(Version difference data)
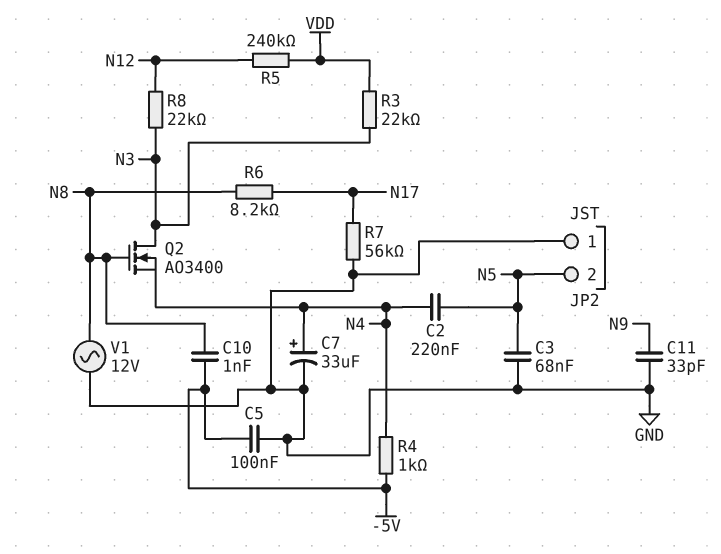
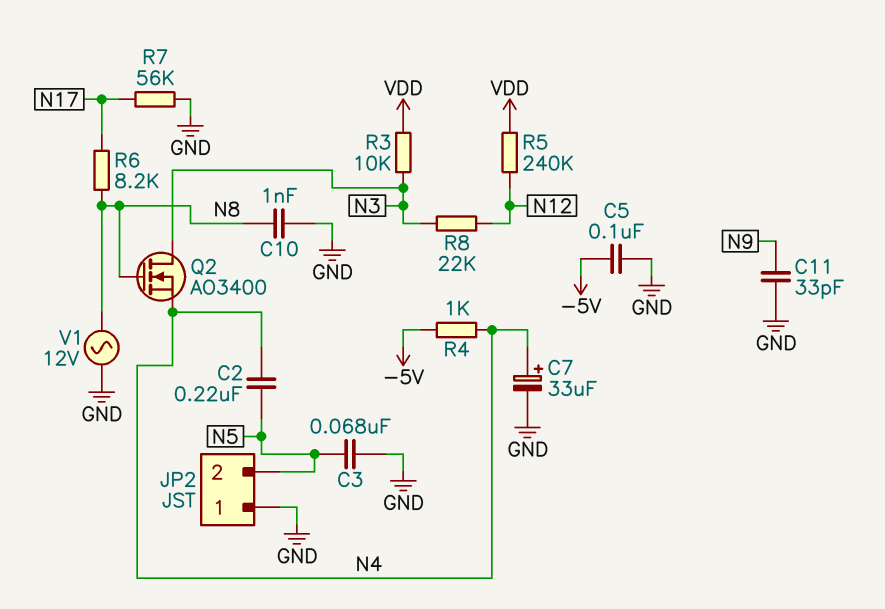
C10: 1nF (-5V, N8) -> 1nF (GND, N8)
R3: 22k (N3, VDD) -> 10k (N3, VDD)

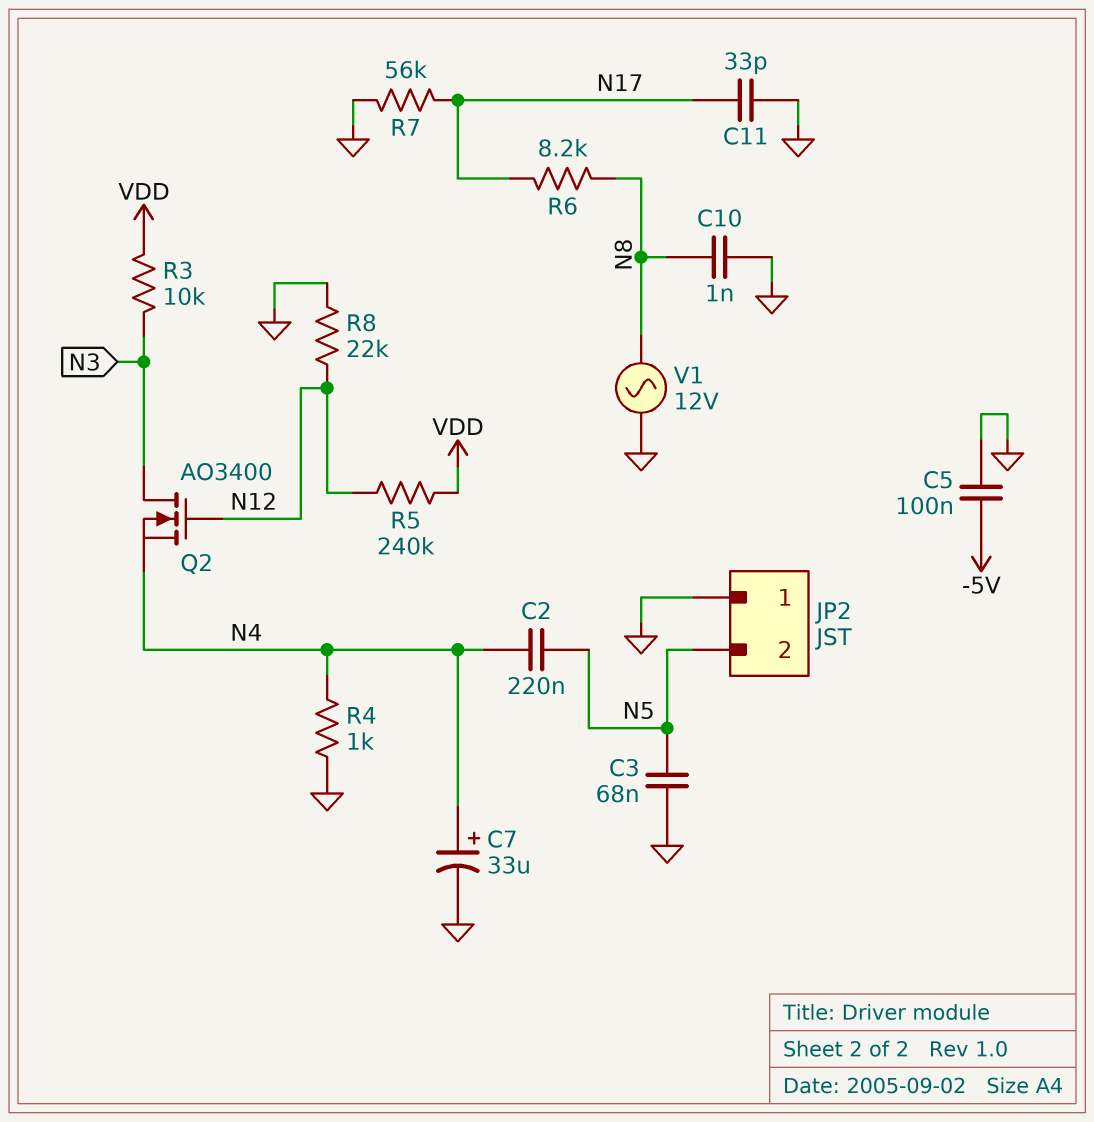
C11: 33pF (GND, N9) -> 33pF (GND, N17)
Q2: NMOS AO3400 (G N8, D N3, S N4) -> NMOS AO3400 (G N12, D N3, S N4)
R4: 1k (-5V, N4) -> 1k (GND, N4)
R8: 22k (N3, N12) -> 22k (GND, N12)

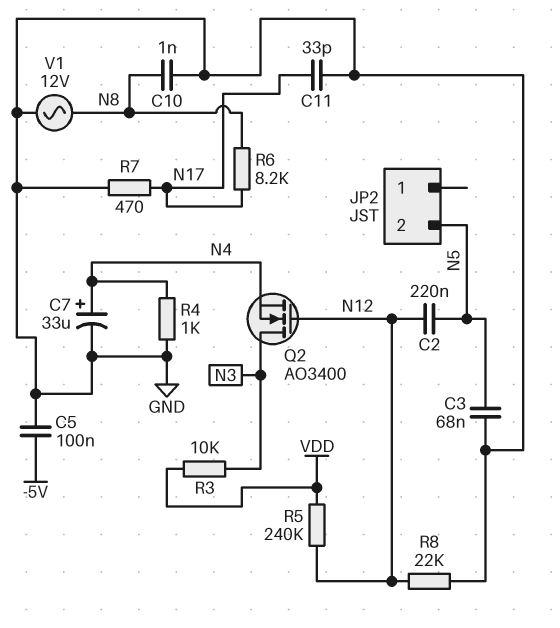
C2: 220nF (N4, N5) -> 220nF (N5, N12)
JP2 pin 1: GND -> none
R7: 56k (GND, N17) -> 470 (GND, N17)

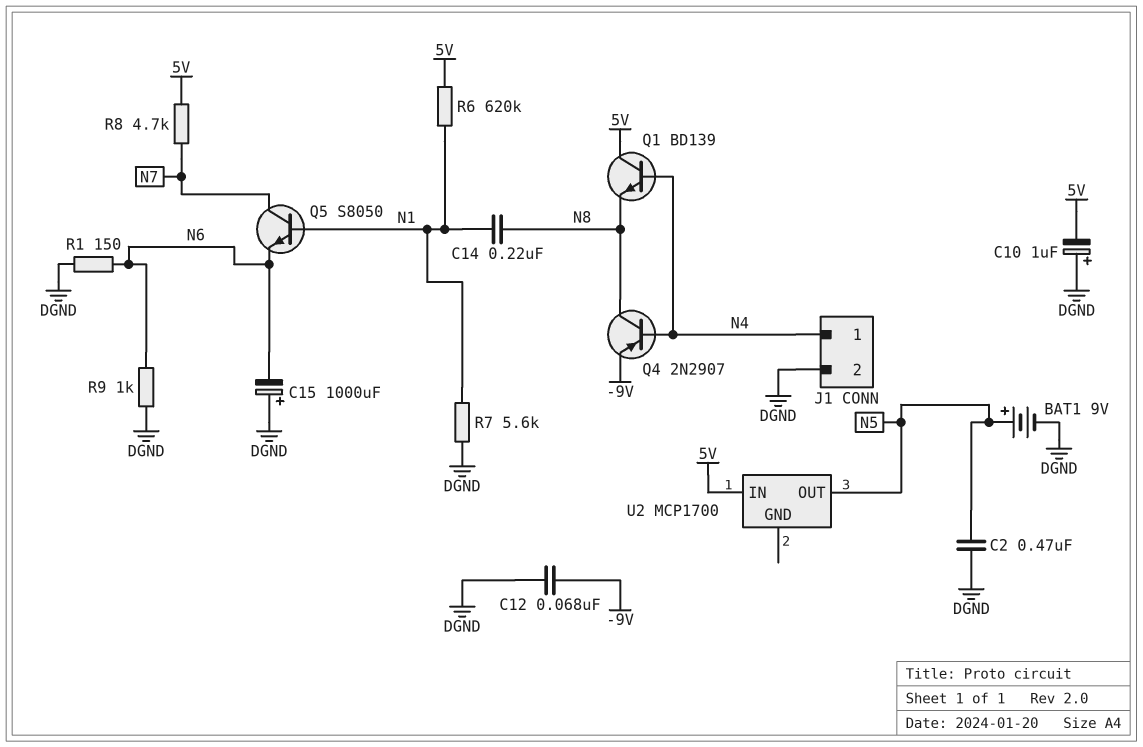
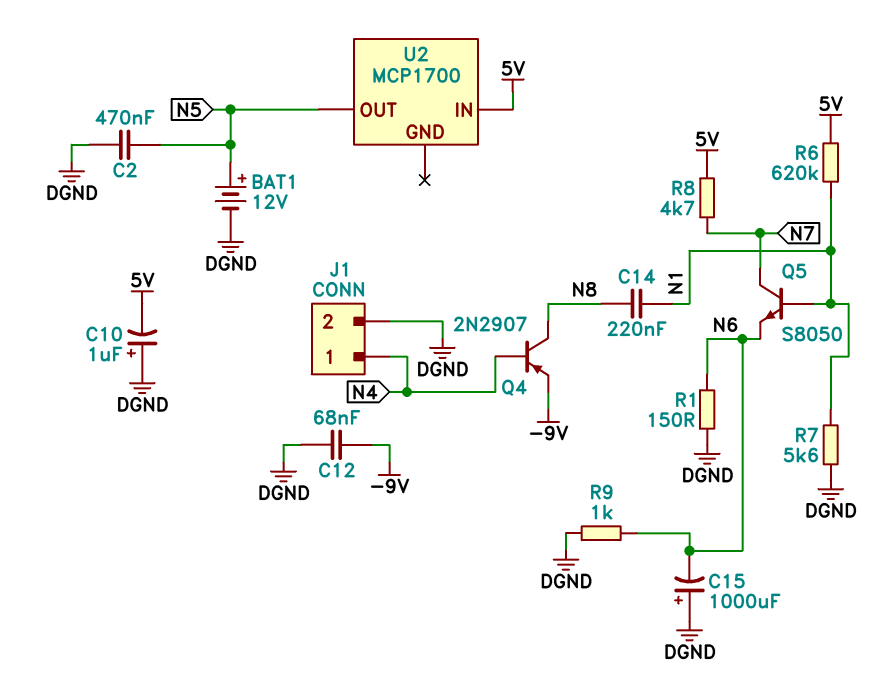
BAT1: 9V (plus N5, minus DGND) -> 12V (plus N5, minus DGND)
Q1: NPN BD139 (B N4, C 5V, E N8) -> none

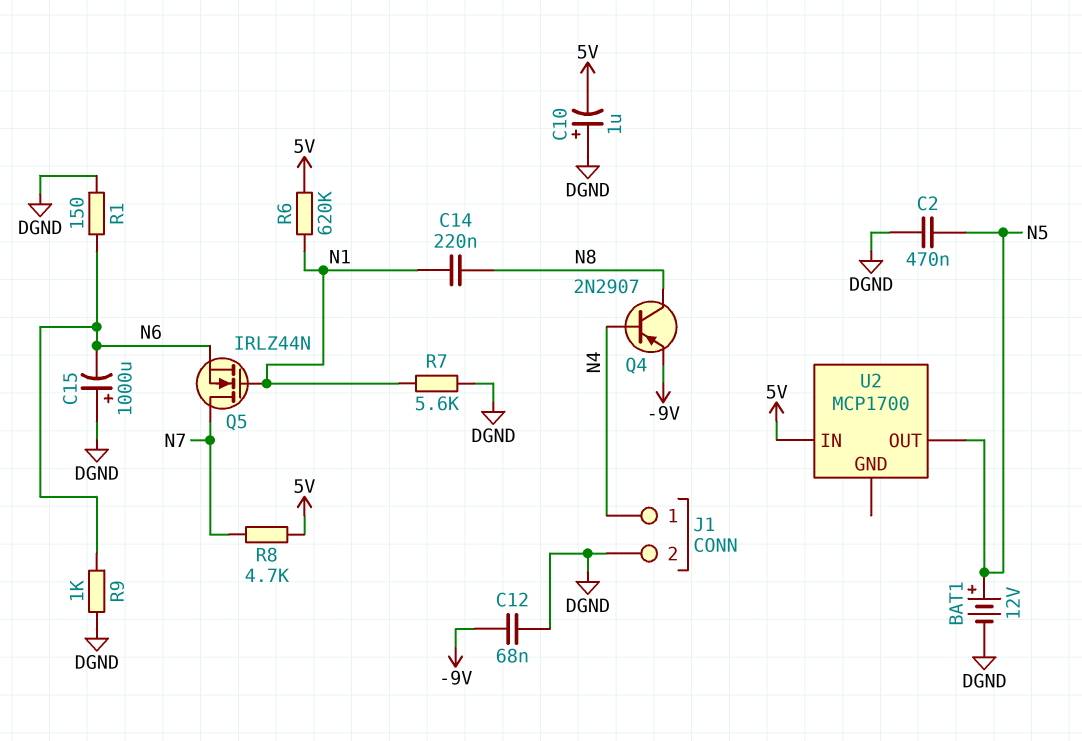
Q5: NPN S8050 (B N1, C N7, E N6) -> NMOS IRLZ44N (G N1, D N7, S N6)

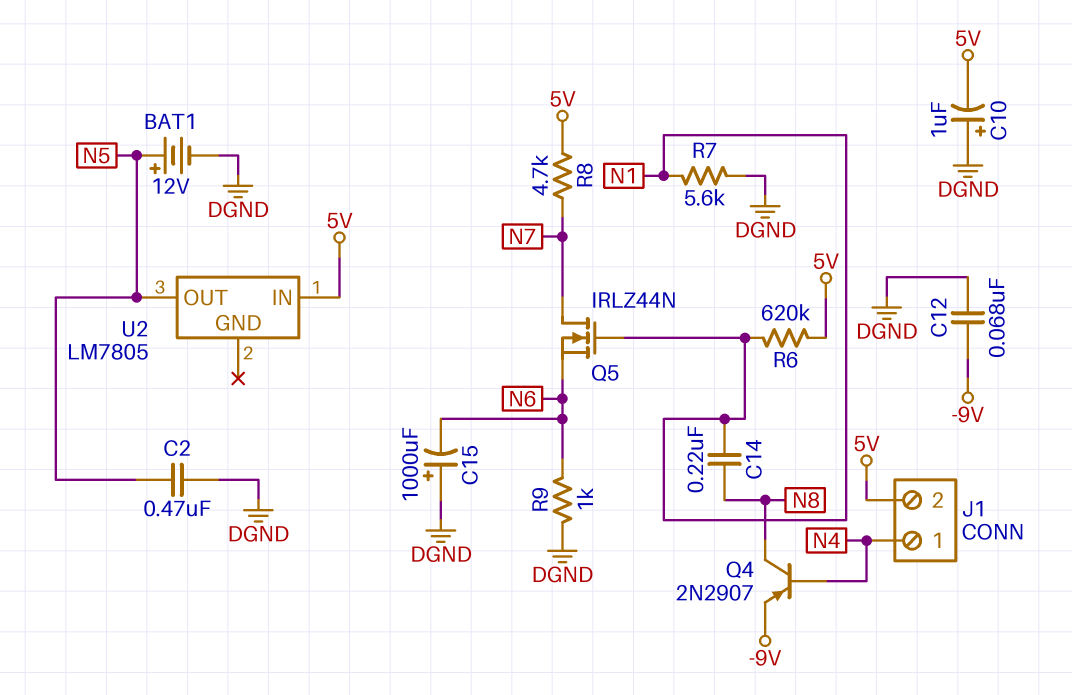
J1 pin 2: DGND -> 5V
R1: 150 (DGND, N6) -> none
U2: MCP1700 -> LM7805

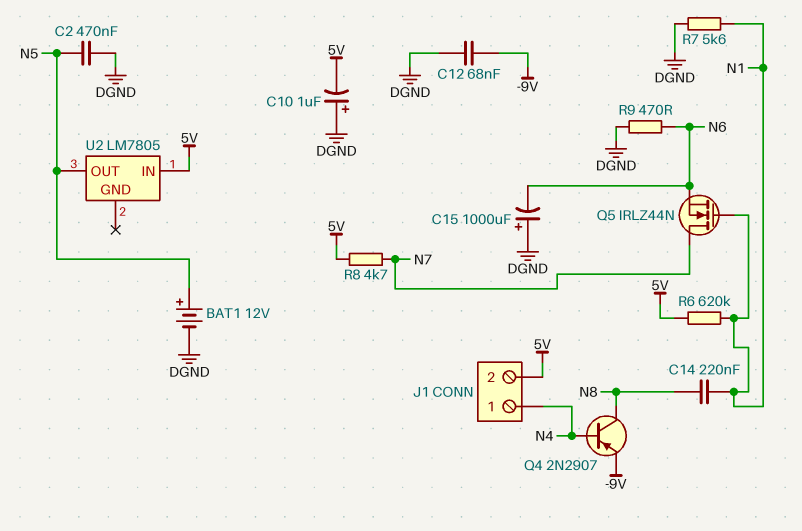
R9: 1k (DGND, N6) -> 470 (DGND, N6)

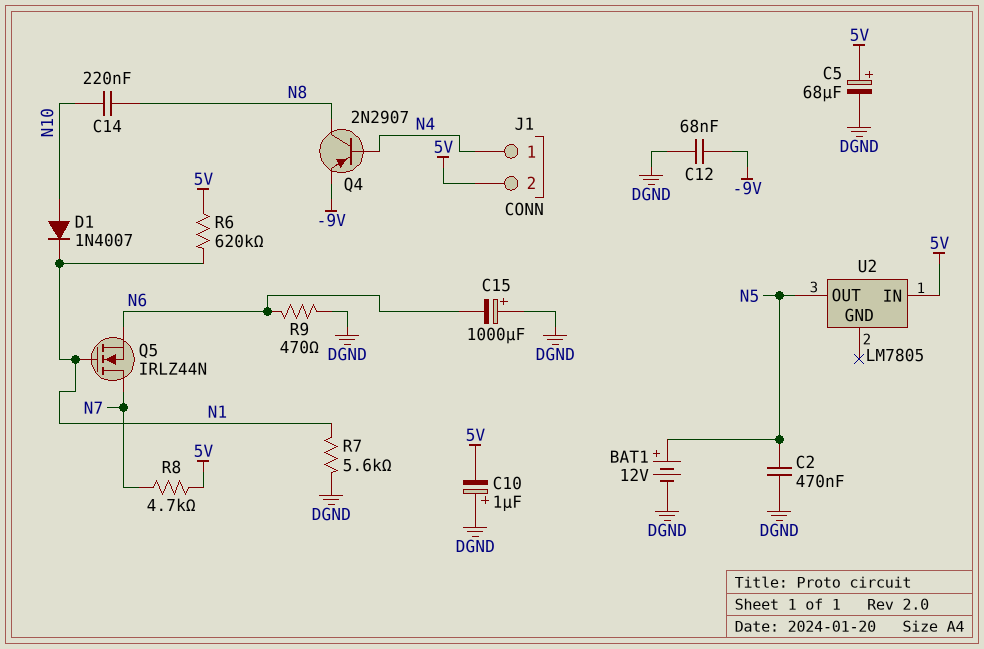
C5: none -> 68uF (plus 5V, minus DGND)
C14: 220nF (N1, N8) -> 220nF (N8, N10)
D1: none -> diode 1N4007 (A N10, K N1)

> **About this task**: Copy every record character for character. Skip the pictures.

> **Solution**:
C10: 1nF (-5V, N8) -> 1nF (GND, N8)
R3: 22k (N3, VDD) -> 10k (N3, VDD)

C11: 33pF (GND, N9) -> 33pF (GND, N17)
Q2: NMOS AO3400 (G N8, D N3, S N4) -> NMOS AO3400 (G N12, D N3, S N4)
R4: 1k (-5V, N4) -> 1k (GND, N4)
R8: 22k (N3, N12) -> 22k (GND, N12)

C2: 220nF (N4, N5) -> 220nF (N5, N12)
JP2 pin 1: GND -> none
R7: 56k (GND, N17) -> 470 (GND, N17)

BAT1: 9V (plus N5, minus DGND) -> 12V (plus N5, minus DGND)
Q1: NPN BD139 (B N4, C 5V, E N8) -> none

Q5: NPN S8050 (B N1, C N7, E N6) -> NMOS IRLZ44N (G N1, D N7, S N6)

J1 pin 2: DGND -> 5V
R1: 150 (DGND, N6) -> none
U2: MCP1700 -> LM7805

R9: 1k (DGND, N6) -> 470 (DGND, N6)

C5: none -> 68uF (plus 5V, minus DGND)
C14: 220nF (N1, N8) -> 220nF (N8, N10)
D1: none -> diode 1N4007 (A N10, K N1)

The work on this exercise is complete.